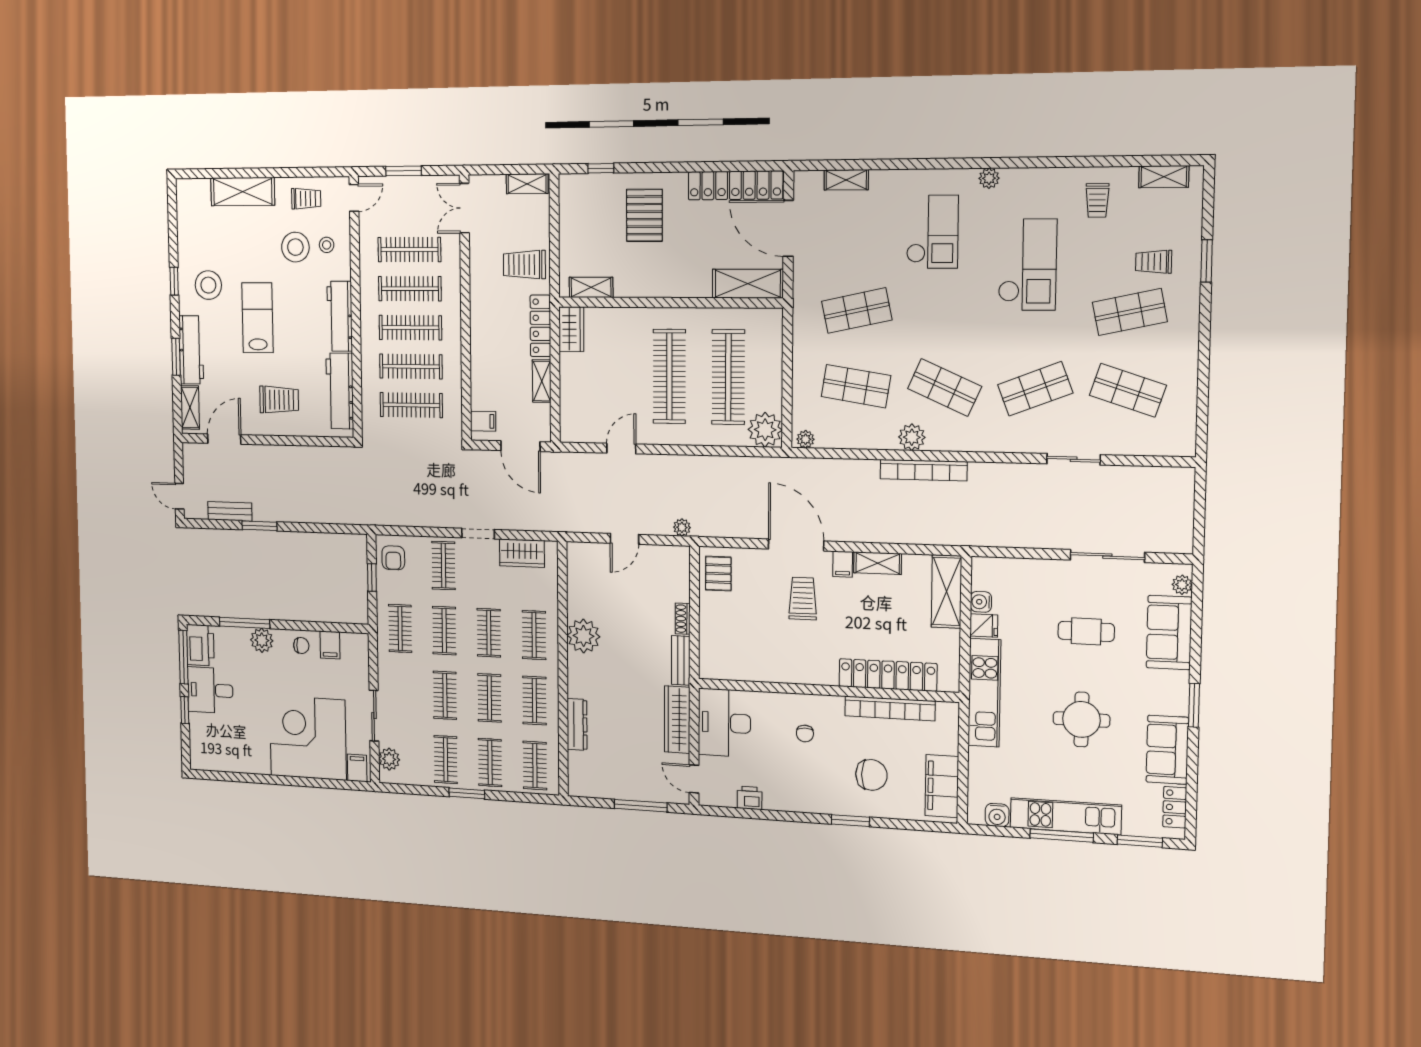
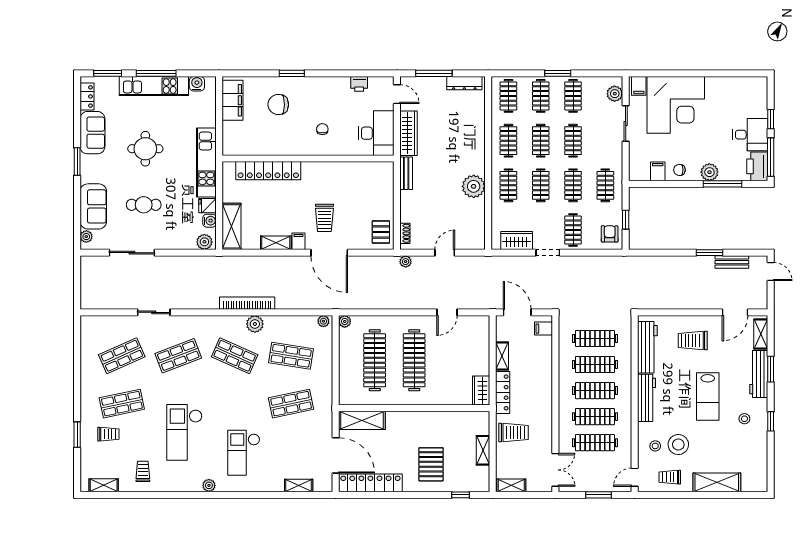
stool: (208, 285) -> (744, 419), width x0.53, depth x0.53
shelving: (591, 287) -> (483, 450), moved, turned 90
shop shelf: (1128, 390) -> (122, 356), turned -42
plant: (765, 430) -> (345, 321), width x0.53, depth x0.53
plant: (990, 569) -> (204, 242), added
shoe rack: (683, 619) -> (405, 233), moved
bookcase: (890, 708) -> (267, 149), removed
dresser: (577, 724) -> (464, 83), moved, turned -90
▬▬▬▬▬▬▬▬▬▬
• _Exercise aim_: Each line, beginning at the one that contains "plant: (765, 430)" and continuing through the end of the records, must be written out exactly, first and last included.

• _Response_:
plant: (765, 430) -> (345, 321), width x0.53, depth x0.53
plant: (990, 569) -> (204, 242), added
shoe rack: (683, 619) -> (405, 233), moved
bookcase: (890, 708) -> (267, 149), removed
dresser: (577, 724) -> (464, 83), moved, turned -90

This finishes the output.